**What needs to be done**
Please make sure what you return matches the listing below exactly, minus its pictures.

**Input material**
══════

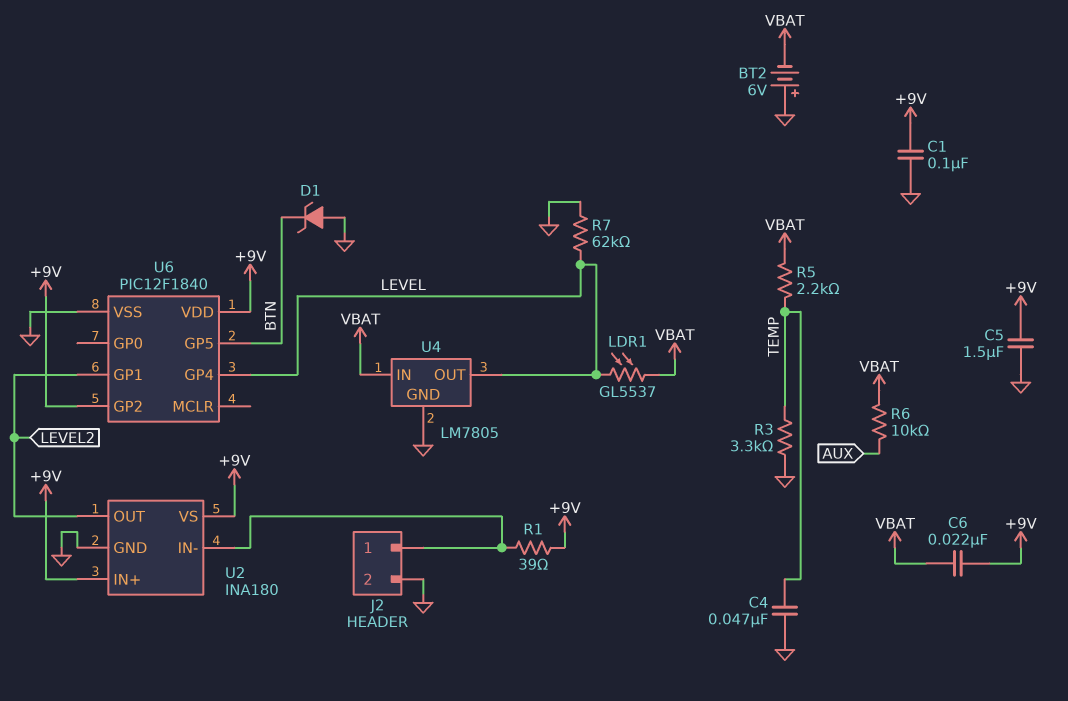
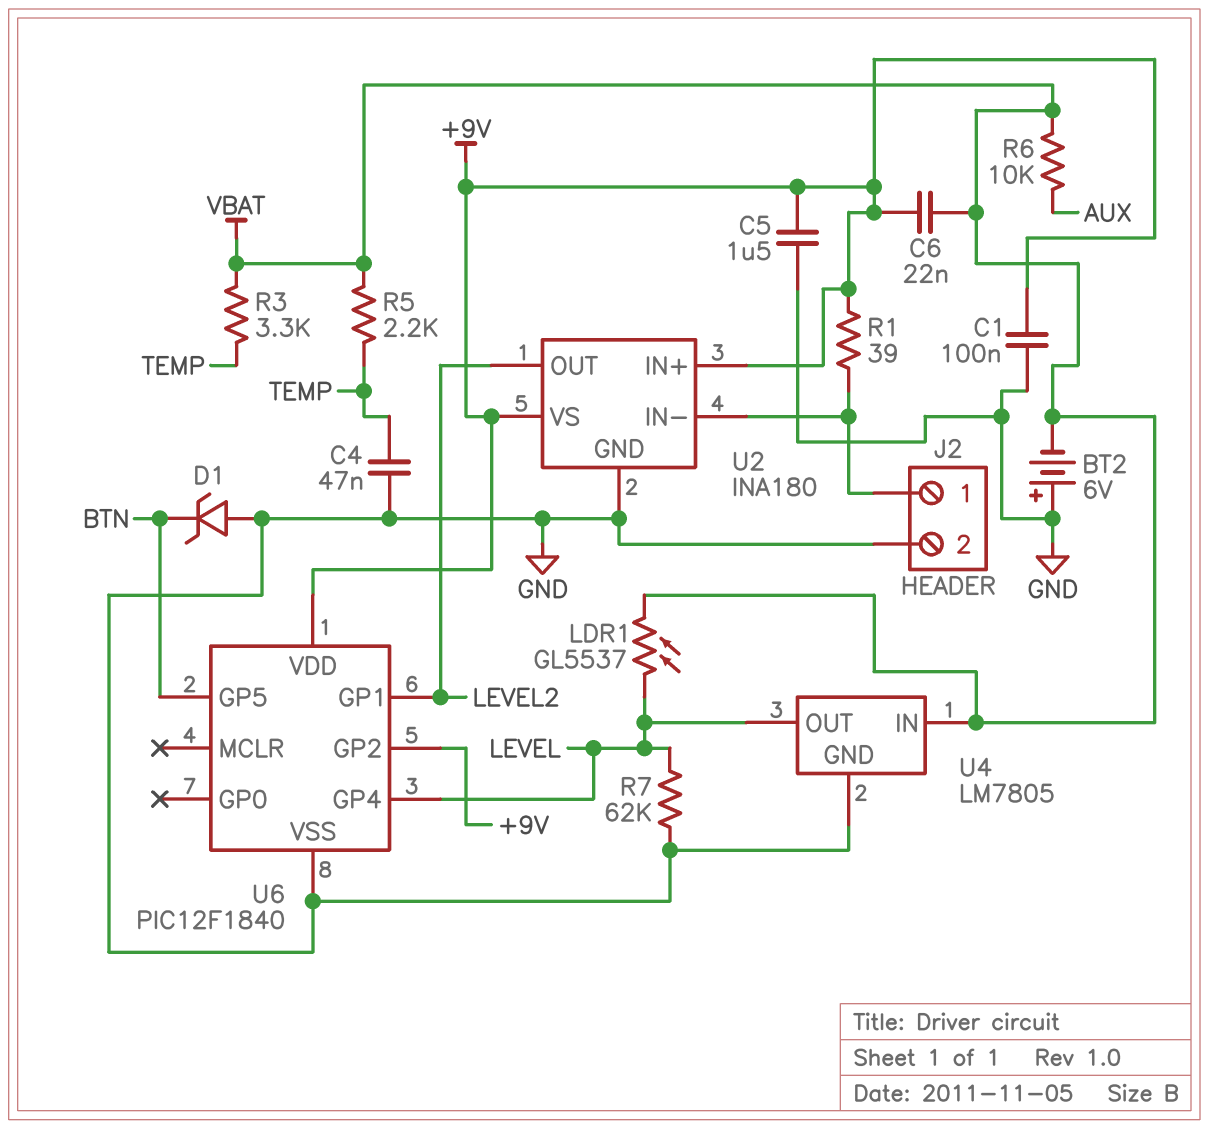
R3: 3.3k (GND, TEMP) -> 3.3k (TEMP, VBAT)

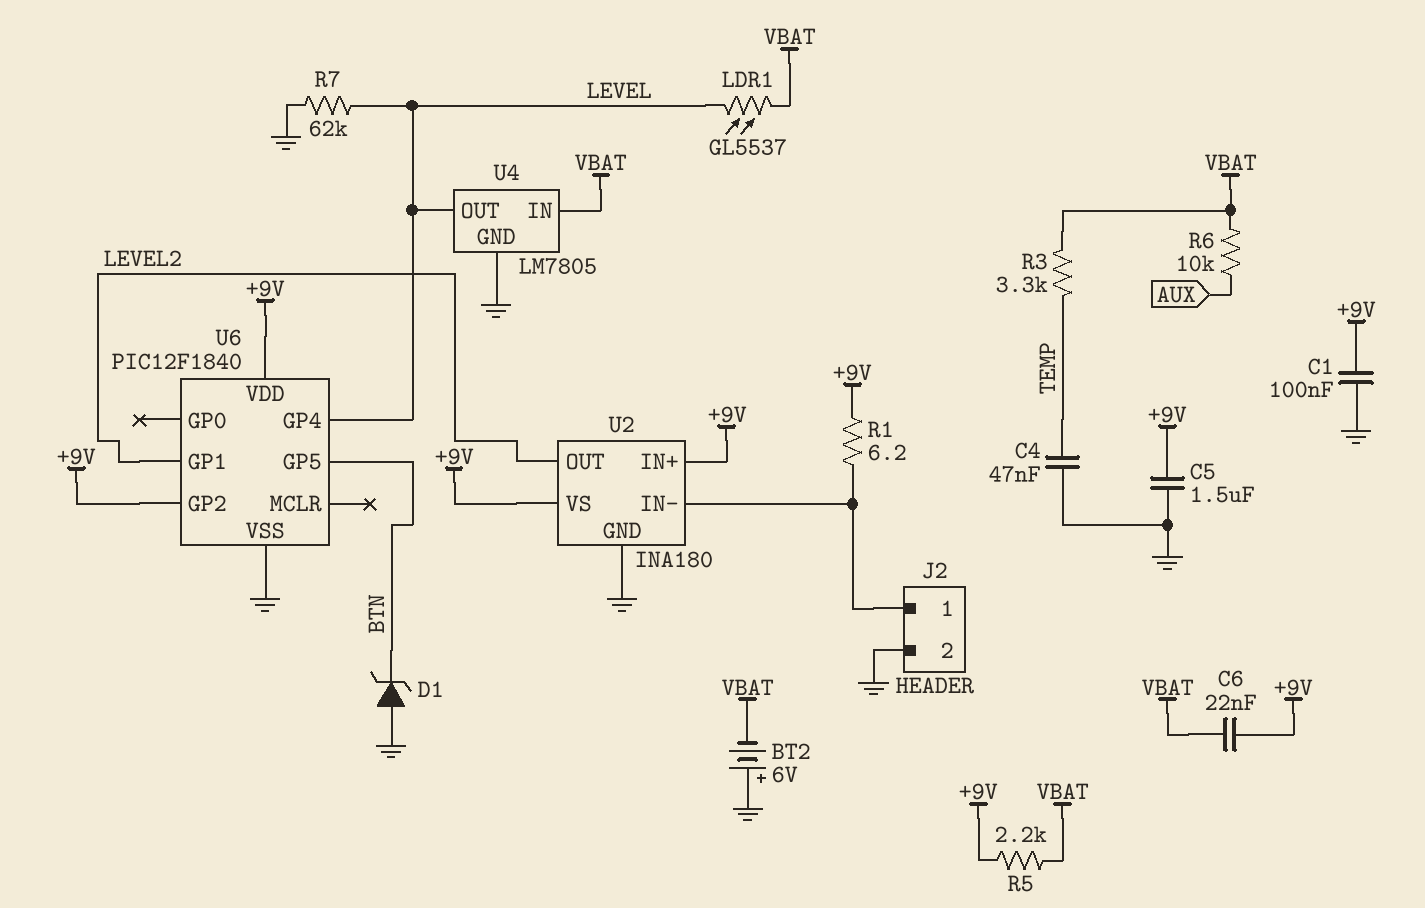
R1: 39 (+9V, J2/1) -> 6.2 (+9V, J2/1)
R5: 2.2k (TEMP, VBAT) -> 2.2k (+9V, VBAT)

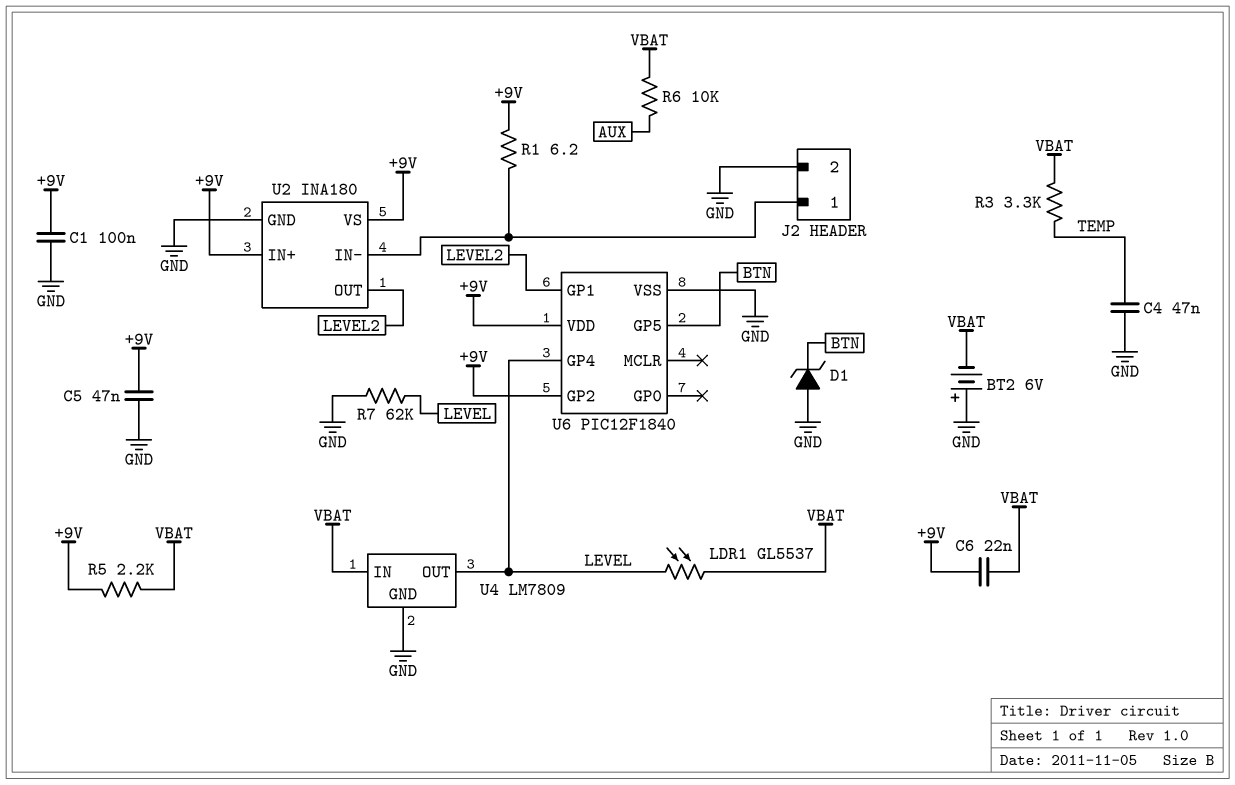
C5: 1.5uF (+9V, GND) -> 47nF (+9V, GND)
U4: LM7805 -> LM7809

══════

**Answer to the problem**
R3: 3.3k (GND, TEMP) -> 3.3k (TEMP, VBAT)

R1: 39 (+9V, J2/1) -> 6.2 (+9V, J2/1)
R5: 2.2k (TEMP, VBAT) -> 2.2k (+9V, VBAT)

C5: 1.5uF (+9V, GND) -> 47nF (+9V, GND)
U4: LM7805 -> LM7809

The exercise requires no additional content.